__TASK__.
Reproduce the lines of the listing below without any changes.
╭─ MATERIALS PROVIDED
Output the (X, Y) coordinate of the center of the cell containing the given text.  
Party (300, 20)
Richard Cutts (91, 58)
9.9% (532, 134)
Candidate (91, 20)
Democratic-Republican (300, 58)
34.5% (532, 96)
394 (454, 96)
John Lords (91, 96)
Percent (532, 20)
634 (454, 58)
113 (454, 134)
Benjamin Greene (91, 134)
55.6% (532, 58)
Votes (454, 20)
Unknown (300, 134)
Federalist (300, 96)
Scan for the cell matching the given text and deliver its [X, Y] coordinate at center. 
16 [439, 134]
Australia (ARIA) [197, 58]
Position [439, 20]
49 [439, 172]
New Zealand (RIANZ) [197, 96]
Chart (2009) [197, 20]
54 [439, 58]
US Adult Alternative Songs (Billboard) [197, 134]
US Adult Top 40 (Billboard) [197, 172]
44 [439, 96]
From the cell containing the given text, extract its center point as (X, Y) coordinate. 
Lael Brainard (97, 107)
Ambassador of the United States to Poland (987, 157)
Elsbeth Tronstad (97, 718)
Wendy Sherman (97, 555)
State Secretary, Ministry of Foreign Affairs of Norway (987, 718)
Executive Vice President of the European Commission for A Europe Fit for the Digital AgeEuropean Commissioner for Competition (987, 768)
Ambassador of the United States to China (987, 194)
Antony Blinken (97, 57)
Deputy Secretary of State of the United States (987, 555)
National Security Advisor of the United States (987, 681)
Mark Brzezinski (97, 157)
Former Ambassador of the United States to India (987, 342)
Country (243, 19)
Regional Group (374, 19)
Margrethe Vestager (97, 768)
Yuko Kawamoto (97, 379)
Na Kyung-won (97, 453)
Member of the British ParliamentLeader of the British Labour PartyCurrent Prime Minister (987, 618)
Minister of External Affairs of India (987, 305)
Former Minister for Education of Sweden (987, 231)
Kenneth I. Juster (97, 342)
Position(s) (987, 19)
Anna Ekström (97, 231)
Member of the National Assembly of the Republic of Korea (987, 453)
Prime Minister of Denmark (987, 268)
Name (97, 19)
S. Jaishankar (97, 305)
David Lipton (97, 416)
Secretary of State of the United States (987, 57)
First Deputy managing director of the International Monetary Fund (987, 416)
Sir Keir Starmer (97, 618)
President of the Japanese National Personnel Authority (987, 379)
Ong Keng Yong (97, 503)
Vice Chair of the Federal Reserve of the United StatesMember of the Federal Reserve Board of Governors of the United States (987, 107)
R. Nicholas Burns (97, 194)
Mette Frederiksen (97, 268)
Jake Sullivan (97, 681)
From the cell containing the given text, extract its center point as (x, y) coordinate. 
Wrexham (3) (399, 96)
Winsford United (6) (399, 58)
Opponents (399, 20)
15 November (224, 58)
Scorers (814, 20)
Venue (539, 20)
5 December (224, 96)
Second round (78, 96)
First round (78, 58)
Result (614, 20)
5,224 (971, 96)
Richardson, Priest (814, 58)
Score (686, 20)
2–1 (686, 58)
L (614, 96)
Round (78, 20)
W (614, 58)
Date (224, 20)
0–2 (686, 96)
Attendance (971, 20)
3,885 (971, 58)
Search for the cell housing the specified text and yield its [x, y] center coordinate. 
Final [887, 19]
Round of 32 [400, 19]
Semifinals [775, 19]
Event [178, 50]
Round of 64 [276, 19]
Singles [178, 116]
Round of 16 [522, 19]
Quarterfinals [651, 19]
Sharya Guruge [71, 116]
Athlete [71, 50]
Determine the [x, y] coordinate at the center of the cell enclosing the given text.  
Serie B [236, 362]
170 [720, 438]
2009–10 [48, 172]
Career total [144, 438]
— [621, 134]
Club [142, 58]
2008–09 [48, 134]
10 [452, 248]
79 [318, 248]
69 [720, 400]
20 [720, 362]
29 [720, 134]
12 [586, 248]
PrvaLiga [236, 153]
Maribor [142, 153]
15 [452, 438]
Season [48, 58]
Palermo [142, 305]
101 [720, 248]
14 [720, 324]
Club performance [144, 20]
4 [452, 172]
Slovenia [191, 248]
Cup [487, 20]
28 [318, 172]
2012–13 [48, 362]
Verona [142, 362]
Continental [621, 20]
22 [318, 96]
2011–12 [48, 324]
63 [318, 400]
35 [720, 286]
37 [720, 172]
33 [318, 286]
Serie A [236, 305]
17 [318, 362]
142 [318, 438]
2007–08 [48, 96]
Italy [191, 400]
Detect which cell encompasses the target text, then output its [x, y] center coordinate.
╰─
__CORRECT ANSWER__.
Output the (X, Y) coordinate of the center of the cell containing the given text.  
Party (300, 20)
Richard Cutts (91, 58)
9.9% (532, 134)
Candidate (91, 20)
Democratic-Republican (300, 58)
34.5% (532, 96)
394 (454, 96)
John Lords (91, 96)
Percent (532, 20)
634 (454, 58)
113 (454, 134)
Benjamin Greene (91, 134)
55.6% (532, 58)
Votes (454, 20)
Unknown (300, 134)
Federalist (300, 96)
Scan for the cell matching the given text and deliver its [X, Y] coordinate at center. 
16 [439, 134]
Australia (ARIA) [197, 58]
Position [439, 20]
49 [439, 172]
New Zealand (RIANZ) [197, 96]
Chart (2009) [197, 20]
54 [439, 58]
US Adult Alternative Songs (Billboard) [197, 134]
US Adult Top 40 (Billboard) [197, 172]
44 [439, 96]
From the cell containing the given text, extract its center point as (X, Y) coordinate. 
Lael Brainard (97, 107)
Ambassador of the United States to Poland (987, 157)
Elsbeth Tronstad (97, 718)
Wendy Sherman (97, 555)
State Secretary, Ministry of Foreign Affairs of Norway (987, 718)
Executive Vice President of the European Commission for A Europe Fit for the Digital AgeEuropean Commissioner for Competition (987, 768)
Ambassador of the United States to China (987, 194)
Antony Blinken (97, 57)
Deputy Secretary of State of the United States (987, 555)
National Security Advisor of the United States (987, 681)
Mark Brzezinski (97, 157)
Former Ambassador of the United States to India (987, 342)
Country (243, 19)
Regional Group (374, 19)
Margrethe Vestager (97, 768)
Yuko Kawamoto (97, 379)
Na Kyung-won (97, 453)
Member of the British ParliamentLeader of the British Labour PartyCurrent Prime Minister (987, 618)
Minister of External Affairs of India (987, 305)
Former Minister for Education of Sweden (987, 231)
Kenneth I. Juster (97, 342)
Position(s) (987, 19)
Anna Ekström (97, 231)
Member of the National Assembly of the Republic of Korea (987, 453)
Prime Minister of Denmark (987, 268)
Name (97, 19)
S. Jaishankar (97, 305)
David Lipton (97, 416)
Secretary of State of the United States (987, 57)
First Deputy managing director of the International Monetary Fund (987, 416)
Sir Keir Starmer (97, 618)
President of the Japanese National Personnel Authority (987, 379)
Ong Keng Yong (97, 503)
Vice Chair of the Federal Reserve of the United StatesMember of the Federal Reserve Board of Governors of the United States (987, 107)
R. Nicholas Burns (97, 194)
Mette Frederiksen (97, 268)
Jake Sullivan (97, 681)
From the cell containing the given text, extract its center point as (x, y) coordinate. 
Wrexham (3) (399, 96)
Winsford United (6) (399, 58)
Opponents (399, 20)
15 November (224, 58)
Scorers (814, 20)
Venue (539, 20)
5 December (224, 96)
Second round (78, 96)
First round (78, 58)
Result (614, 20)
5,224 (971, 96)
Richardson, Priest (814, 58)
Score (686, 20)
2–1 (686, 58)
L (614, 96)
Round (78, 20)
W (614, 58)
Date (224, 20)
0–2 (686, 96)
Attendance (971, 20)
3,885 (971, 58)
Search for the cell housing the specified text and yield its [x, y] center coordinate. 
Final [887, 19]
Round of 32 [400, 19]
Semifinals [775, 19]
Event [178, 50]
Round of 64 [276, 19]
Singles [178, 116]
Round of 16 [522, 19]
Quarterfinals [651, 19]
Sharya Guruge [71, 116]
Athlete [71, 50]
Determine the [x, y] coordinate at the center of the cell enclosing the given text.  
Serie B [236, 362]
170 [720, 438]
2009–10 [48, 172]
Career total [144, 438]
— [621, 134]
Club [142, 58]
2008–09 [48, 134]
10 [452, 248]
79 [318, 248]
69 [720, 400]
20 [720, 362]
29 [720, 134]
12 [586, 248]
PrvaLiga [236, 153]
Maribor [142, 153]
15 [452, 438]
Season [48, 58]
Palermo [142, 305]
101 [720, 248]
14 [720, 324]
Club performance [144, 20]
4 [452, 172]
Slovenia [191, 248]
Cup [487, 20]
28 [318, 172]
2012–13 [48, 362]
Verona [142, 362]
Continental [621, 20]
22 [318, 96]
2011–12 [48, 324]
63 [318, 400]
35 [720, 286]
37 [720, 172]
33 [318, 286]
Serie A [236, 305]
17 [318, 362]
142 [318, 438]
2007–08 [48, 96]
Italy [191, 400]
Detect which cell encompasses the target text, then output its [x, y] center coordinate.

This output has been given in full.